» What to produce:
In the records below, replace every occurrence of "counterclockwise" with "anticlockwise" and reproduce the lines with no other changes. Omit the picture lines from your output.

_ _ _ _ _

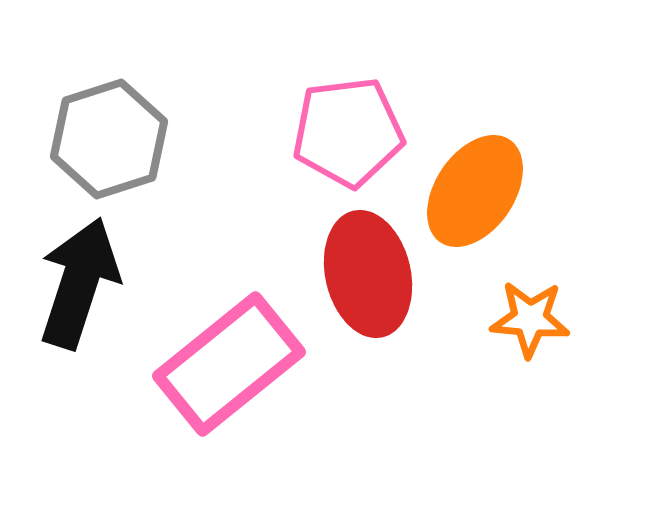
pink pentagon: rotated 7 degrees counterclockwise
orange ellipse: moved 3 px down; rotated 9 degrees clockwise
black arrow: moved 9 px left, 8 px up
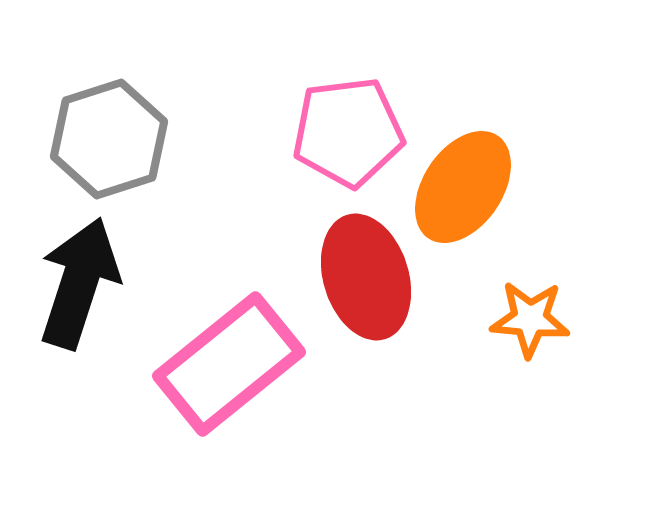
orange ellipse: moved 12 px left, 4 px up
red ellipse: moved 2 px left, 3 px down; rotated 4 degrees counterclockwise
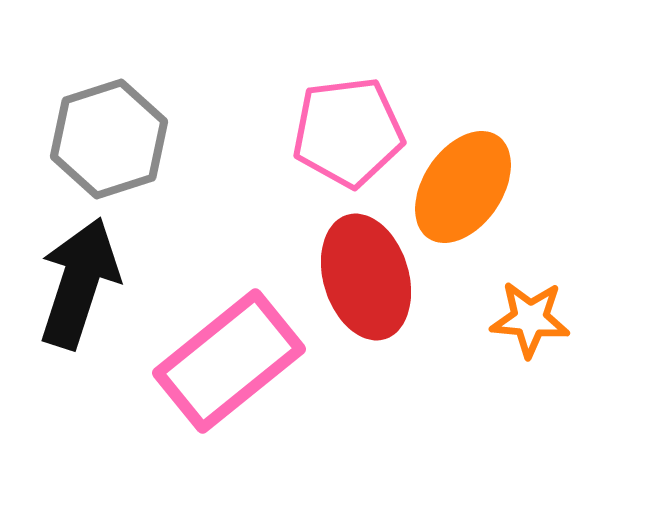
pink rectangle: moved 3 px up
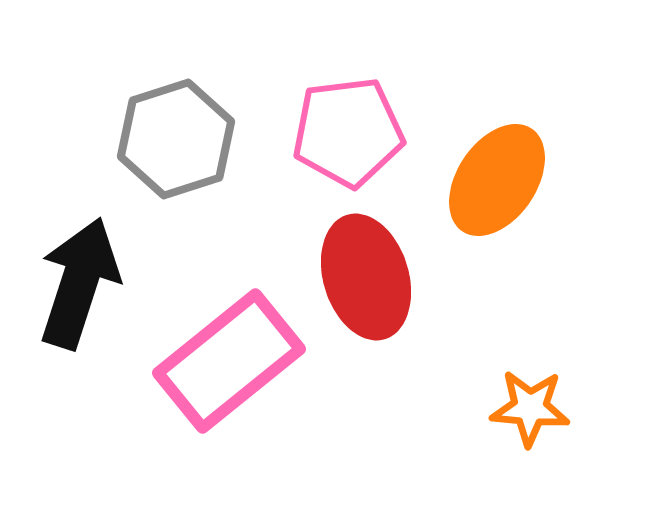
gray hexagon: moved 67 px right
orange ellipse: moved 34 px right, 7 px up
orange star: moved 89 px down
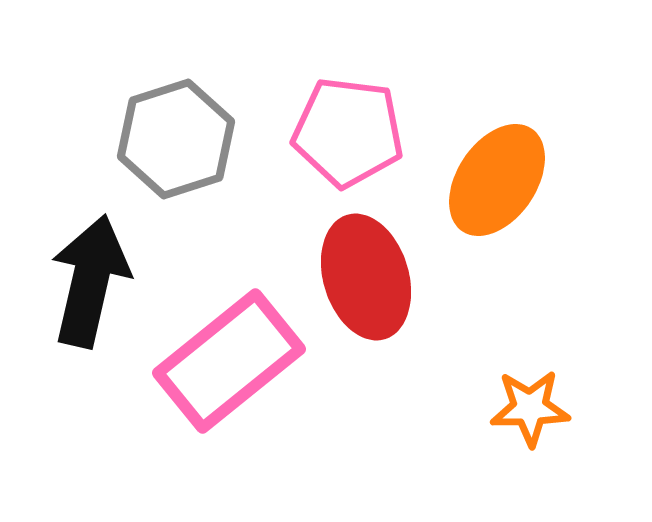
pink pentagon: rotated 14 degrees clockwise
black arrow: moved 11 px right, 2 px up; rotated 5 degrees counterclockwise
orange star: rotated 6 degrees counterclockwise
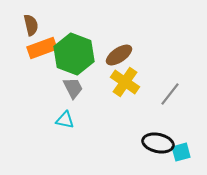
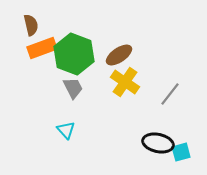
cyan triangle: moved 1 px right, 10 px down; rotated 36 degrees clockwise
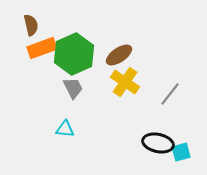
green hexagon: rotated 15 degrees clockwise
cyan triangle: moved 1 px left, 1 px up; rotated 42 degrees counterclockwise
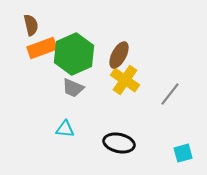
brown ellipse: rotated 28 degrees counterclockwise
yellow cross: moved 2 px up
gray trapezoid: rotated 140 degrees clockwise
black ellipse: moved 39 px left
cyan square: moved 2 px right, 1 px down
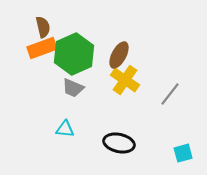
brown semicircle: moved 12 px right, 2 px down
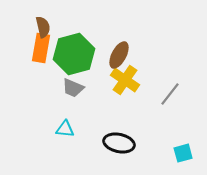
orange rectangle: moved 1 px left; rotated 60 degrees counterclockwise
green hexagon: rotated 9 degrees clockwise
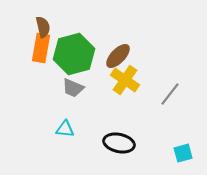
brown ellipse: moved 1 px left, 1 px down; rotated 16 degrees clockwise
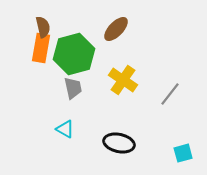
brown ellipse: moved 2 px left, 27 px up
yellow cross: moved 2 px left
gray trapezoid: rotated 125 degrees counterclockwise
cyan triangle: rotated 24 degrees clockwise
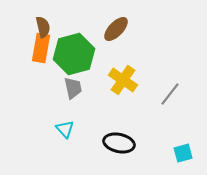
cyan triangle: rotated 18 degrees clockwise
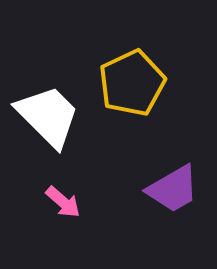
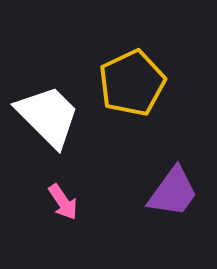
purple trapezoid: moved 3 px down; rotated 24 degrees counterclockwise
pink arrow: rotated 15 degrees clockwise
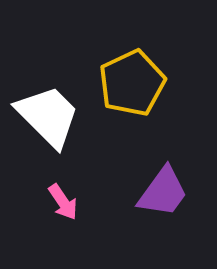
purple trapezoid: moved 10 px left
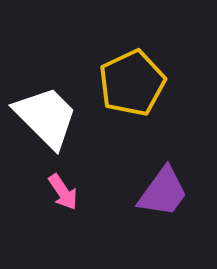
white trapezoid: moved 2 px left, 1 px down
pink arrow: moved 10 px up
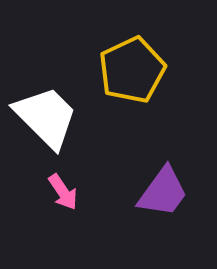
yellow pentagon: moved 13 px up
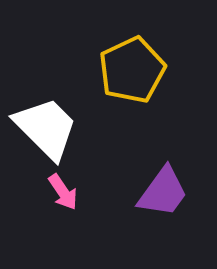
white trapezoid: moved 11 px down
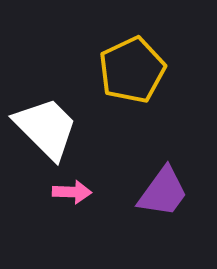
pink arrow: moved 9 px right; rotated 54 degrees counterclockwise
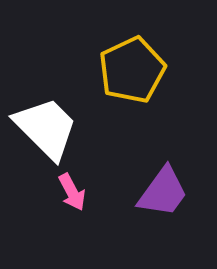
pink arrow: rotated 60 degrees clockwise
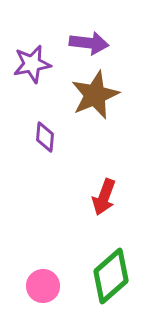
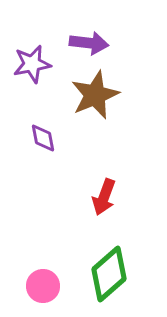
purple diamond: moved 2 px left, 1 px down; rotated 16 degrees counterclockwise
green diamond: moved 2 px left, 2 px up
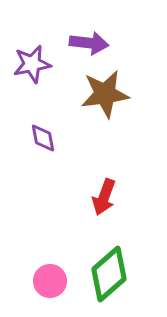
brown star: moved 10 px right, 1 px up; rotated 15 degrees clockwise
pink circle: moved 7 px right, 5 px up
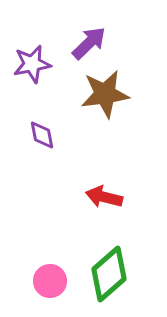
purple arrow: rotated 51 degrees counterclockwise
purple diamond: moved 1 px left, 3 px up
red arrow: rotated 84 degrees clockwise
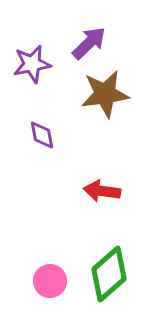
red arrow: moved 2 px left, 6 px up; rotated 6 degrees counterclockwise
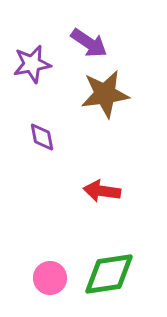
purple arrow: rotated 78 degrees clockwise
purple diamond: moved 2 px down
green diamond: rotated 32 degrees clockwise
pink circle: moved 3 px up
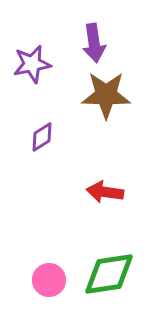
purple arrow: moved 5 px right; rotated 48 degrees clockwise
brown star: moved 1 px right, 1 px down; rotated 9 degrees clockwise
purple diamond: rotated 68 degrees clockwise
red arrow: moved 3 px right, 1 px down
pink circle: moved 1 px left, 2 px down
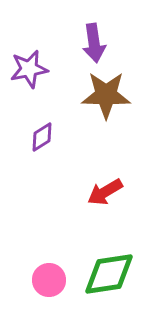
purple star: moved 3 px left, 5 px down
red arrow: rotated 39 degrees counterclockwise
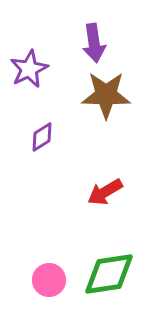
purple star: rotated 15 degrees counterclockwise
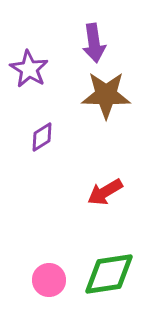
purple star: rotated 15 degrees counterclockwise
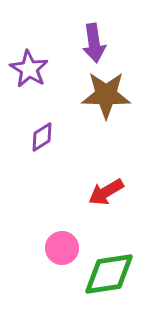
red arrow: moved 1 px right
pink circle: moved 13 px right, 32 px up
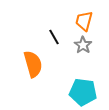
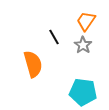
orange trapezoid: moved 2 px right; rotated 20 degrees clockwise
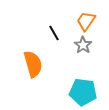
black line: moved 4 px up
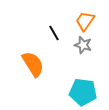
orange trapezoid: moved 1 px left
gray star: rotated 18 degrees counterclockwise
orange semicircle: rotated 16 degrees counterclockwise
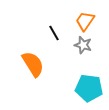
cyan pentagon: moved 6 px right, 4 px up
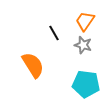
orange semicircle: moved 1 px down
cyan pentagon: moved 3 px left, 4 px up
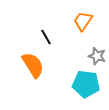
orange trapezoid: moved 2 px left
black line: moved 8 px left, 4 px down
gray star: moved 14 px right, 11 px down
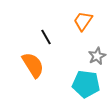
gray star: rotated 30 degrees clockwise
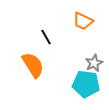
orange trapezoid: rotated 100 degrees counterclockwise
gray star: moved 3 px left, 7 px down
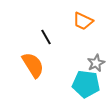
gray star: moved 2 px right
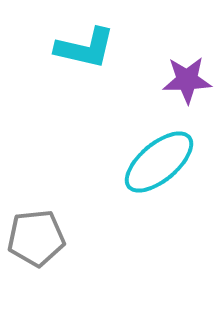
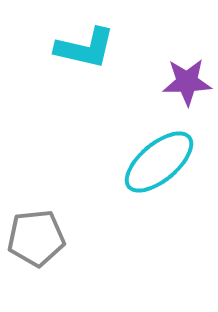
purple star: moved 2 px down
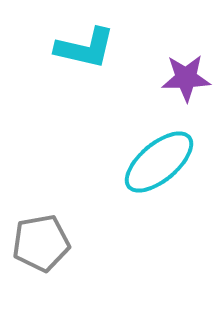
purple star: moved 1 px left, 4 px up
gray pentagon: moved 5 px right, 5 px down; rotated 4 degrees counterclockwise
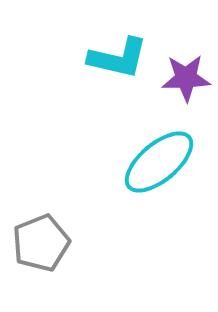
cyan L-shape: moved 33 px right, 10 px down
gray pentagon: rotated 12 degrees counterclockwise
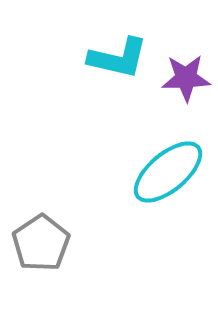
cyan ellipse: moved 9 px right, 10 px down
gray pentagon: rotated 12 degrees counterclockwise
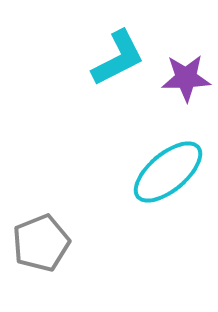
cyan L-shape: rotated 40 degrees counterclockwise
gray pentagon: rotated 12 degrees clockwise
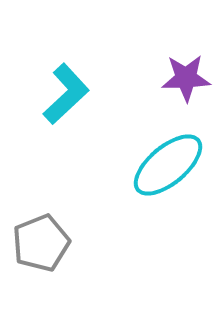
cyan L-shape: moved 52 px left, 36 px down; rotated 16 degrees counterclockwise
cyan ellipse: moved 7 px up
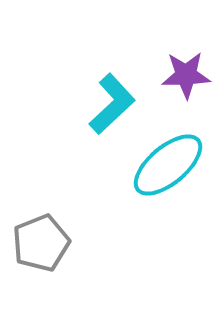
purple star: moved 3 px up
cyan L-shape: moved 46 px right, 10 px down
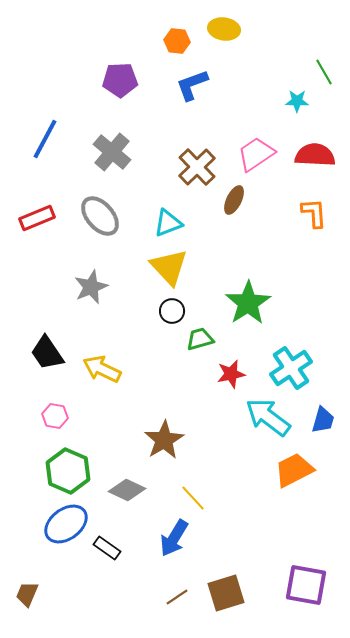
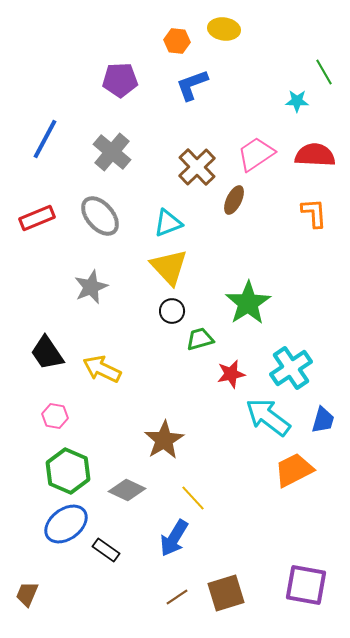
black rectangle: moved 1 px left, 2 px down
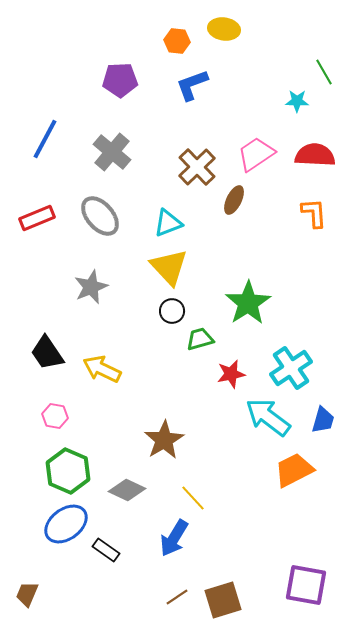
brown square: moved 3 px left, 7 px down
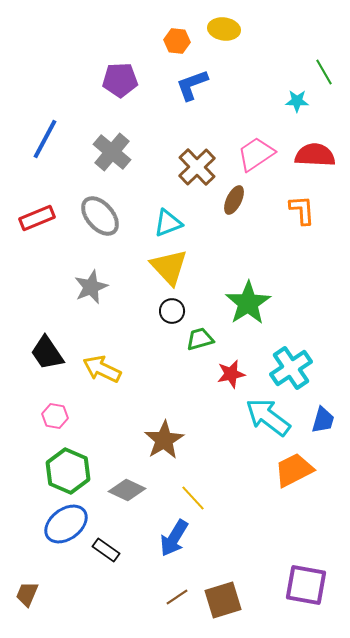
orange L-shape: moved 12 px left, 3 px up
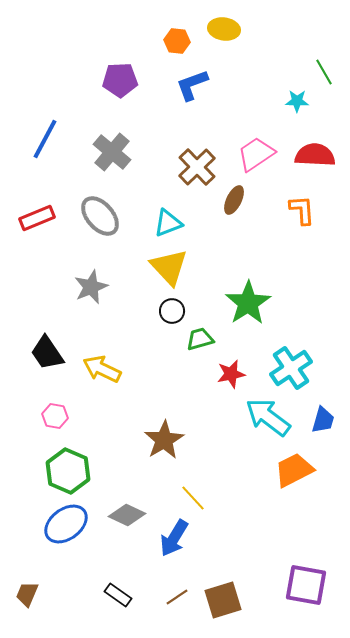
gray diamond: moved 25 px down
black rectangle: moved 12 px right, 45 px down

_ _ _ _ _

» Final result:
pink pentagon: rotated 7 degrees anticlockwise
orange ellipse: moved 3 px down; rotated 9 degrees clockwise
black arrow: moved 9 px left, 8 px up
orange ellipse: moved 12 px left, 4 px up
red ellipse: moved 2 px left, 3 px down; rotated 4 degrees anticlockwise
pink rectangle: moved 3 px up
gray hexagon: moved 67 px right
orange ellipse: moved 34 px right, 7 px up
orange star: moved 89 px down
pink pentagon: rotated 14 degrees clockwise
black arrow: moved 11 px right, 2 px up; rotated 5 degrees anticlockwise
orange star: rotated 6 degrees anticlockwise
cyan triangle: moved 1 px right, 10 px down; rotated 36 degrees clockwise
green hexagon: rotated 15 degrees clockwise
cyan triangle: moved 1 px left, 1 px up; rotated 42 degrees anticlockwise
brown ellipse: rotated 28 degrees anticlockwise
yellow cross: moved 2 px up
gray trapezoid: rotated 140 degrees clockwise
black ellipse: moved 39 px left
cyan square: moved 2 px right, 1 px down
brown semicircle: moved 12 px right, 2 px down
orange rectangle: moved 1 px left; rotated 60 degrees anticlockwise
green hexagon: rotated 9 degrees clockwise
brown ellipse: moved 1 px left, 1 px down; rotated 16 degrees clockwise
brown ellipse: moved 2 px left, 27 px up
yellow cross: moved 2 px left
gray trapezoid: rotated 125 degrees anticlockwise
cyan triangle: rotated 24 degrees clockwise
cyan triangle: rotated 18 degrees clockwise
purple trapezoid: moved 3 px down; rotated 24 degrees anticlockwise
pink arrow: rotated 15 degrees clockwise
purple trapezoid: moved 10 px left
white trapezoid: moved 2 px left, 1 px down
pink arrow: moved 10 px up
yellow pentagon: moved 13 px up
white trapezoid: moved 11 px down
pink arrow: moved 9 px right; rotated 54 degrees anticlockwise
pink arrow: rotated 60 degrees clockwise
purple diamond: moved 2 px left, 1 px down; rotated 16 degrees anticlockwise
green diamond: moved 2 px left, 2 px up
brown star: moved 10 px right, 1 px up; rotated 15 degrees clockwise
pink circle: moved 7 px right, 5 px up
purple arrow: rotated 51 degrees anticlockwise
purple diamond: moved 1 px left, 3 px up
red arrow: rotated 84 degrees clockwise
red arrow: moved 2 px left, 6 px up; rotated 6 degrees anticlockwise
purple arrow: rotated 78 degrees clockwise
purple diamond: moved 2 px down
green diamond: rotated 32 degrees clockwise
pink circle: moved 3 px up
purple arrow: moved 5 px right; rotated 48 degrees clockwise
brown star: moved 1 px right, 1 px down; rotated 9 degrees clockwise
purple diamond: rotated 68 degrees clockwise
red arrow: moved 3 px right, 1 px down
pink circle: moved 1 px left, 2 px down
purple star: moved 3 px left, 5 px down
red arrow: rotated 39 degrees anticlockwise
purple star: rotated 15 degrees anticlockwise
purple star: rotated 15 degrees anticlockwise
red arrow: moved 1 px right
pink circle: moved 13 px right, 32 px up
orange trapezoid: moved 2 px right; rotated 20 degrees clockwise
black line: moved 4 px up
orange trapezoid: moved 1 px left
gray star: rotated 18 degrees anticlockwise
orange semicircle: rotated 16 degrees anticlockwise
cyan pentagon: moved 6 px right, 4 px up
orange semicircle: moved 1 px down
cyan pentagon: moved 3 px left, 4 px up
orange trapezoid: moved 2 px left
black line: moved 8 px left, 4 px down
gray star: moved 14 px right, 11 px down
gray star: rotated 30 degrees clockwise
orange trapezoid: rotated 100 degrees anticlockwise
gray star: moved 3 px left, 7 px down
gray star: moved 2 px right
purple star: moved 2 px down
purple star: moved 1 px left, 4 px up
gray pentagon: moved 5 px right, 5 px down; rotated 4 degrees anticlockwise
cyan L-shape: moved 33 px right, 10 px down
gray pentagon: rotated 12 degrees anticlockwise
cyan ellipse: moved 9 px right, 10 px down
gray pentagon: rotated 12 degrees anticlockwise
cyan L-shape: rotated 40 degrees anticlockwise
gray pentagon: rotated 12 degrees clockwise
cyan L-shape: moved 52 px left, 36 px down; rotated 16 degrees anticlockwise
cyan ellipse: moved 7 px up
purple star: moved 3 px up
cyan L-shape: moved 46 px right, 10 px down
black rectangle: moved 1 px left, 2 px down
brown square: moved 3 px left, 7 px down
orange L-shape: moved 12 px left, 3 px up
gray diamond: moved 25 px down
black rectangle: moved 12 px right, 45 px down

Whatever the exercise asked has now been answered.